» Work to complete:
Look through the records below, and whenever a line contains "slope", copy it.

---------- Supplied records ----------

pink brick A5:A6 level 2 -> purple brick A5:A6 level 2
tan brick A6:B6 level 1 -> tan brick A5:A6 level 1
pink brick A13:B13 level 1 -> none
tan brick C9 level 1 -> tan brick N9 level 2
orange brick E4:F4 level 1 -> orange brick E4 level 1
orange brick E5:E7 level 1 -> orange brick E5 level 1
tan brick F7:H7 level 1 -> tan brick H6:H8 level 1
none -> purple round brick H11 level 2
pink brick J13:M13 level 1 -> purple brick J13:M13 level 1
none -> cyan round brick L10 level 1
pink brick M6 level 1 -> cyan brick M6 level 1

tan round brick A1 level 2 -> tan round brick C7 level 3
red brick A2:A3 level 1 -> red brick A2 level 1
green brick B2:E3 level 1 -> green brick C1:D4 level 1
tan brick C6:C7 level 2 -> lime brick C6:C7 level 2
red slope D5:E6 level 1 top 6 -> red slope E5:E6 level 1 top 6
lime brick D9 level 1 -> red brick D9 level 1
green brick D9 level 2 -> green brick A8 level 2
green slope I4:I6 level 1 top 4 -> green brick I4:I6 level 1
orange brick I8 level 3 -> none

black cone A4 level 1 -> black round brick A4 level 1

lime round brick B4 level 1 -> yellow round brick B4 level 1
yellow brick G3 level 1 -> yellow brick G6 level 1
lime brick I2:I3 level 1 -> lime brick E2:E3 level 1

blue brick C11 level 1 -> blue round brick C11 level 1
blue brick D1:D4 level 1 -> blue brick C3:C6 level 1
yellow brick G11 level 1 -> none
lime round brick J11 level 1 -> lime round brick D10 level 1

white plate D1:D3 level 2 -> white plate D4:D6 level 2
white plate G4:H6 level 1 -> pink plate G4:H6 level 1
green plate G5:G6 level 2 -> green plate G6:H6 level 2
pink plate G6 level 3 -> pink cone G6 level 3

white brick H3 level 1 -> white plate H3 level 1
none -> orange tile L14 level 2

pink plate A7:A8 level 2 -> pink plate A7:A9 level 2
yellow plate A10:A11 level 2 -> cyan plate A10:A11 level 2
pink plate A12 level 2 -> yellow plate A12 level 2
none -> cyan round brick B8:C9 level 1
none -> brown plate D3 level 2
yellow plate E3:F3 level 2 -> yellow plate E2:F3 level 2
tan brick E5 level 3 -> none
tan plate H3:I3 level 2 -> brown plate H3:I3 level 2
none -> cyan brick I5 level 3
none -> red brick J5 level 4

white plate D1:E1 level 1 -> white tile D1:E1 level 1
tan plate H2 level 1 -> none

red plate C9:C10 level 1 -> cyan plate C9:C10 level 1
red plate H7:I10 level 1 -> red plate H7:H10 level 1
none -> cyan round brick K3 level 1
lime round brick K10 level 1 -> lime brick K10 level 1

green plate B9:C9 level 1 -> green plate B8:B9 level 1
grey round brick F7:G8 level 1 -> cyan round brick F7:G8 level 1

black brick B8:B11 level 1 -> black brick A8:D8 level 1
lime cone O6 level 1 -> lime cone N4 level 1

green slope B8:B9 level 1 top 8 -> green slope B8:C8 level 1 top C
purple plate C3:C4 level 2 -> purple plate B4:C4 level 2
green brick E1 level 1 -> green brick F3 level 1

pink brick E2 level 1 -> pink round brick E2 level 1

----------

» Expected answer:
red slope D5:E6 level 1 top 6 -> red slope E5:E6 level 1 top 6
green slope I4:I6 level 1 top 4 -> green brick I4:I6 level 1
green slope B8:B9 level 1 top 8 -> green slope B8:C8 level 1 top C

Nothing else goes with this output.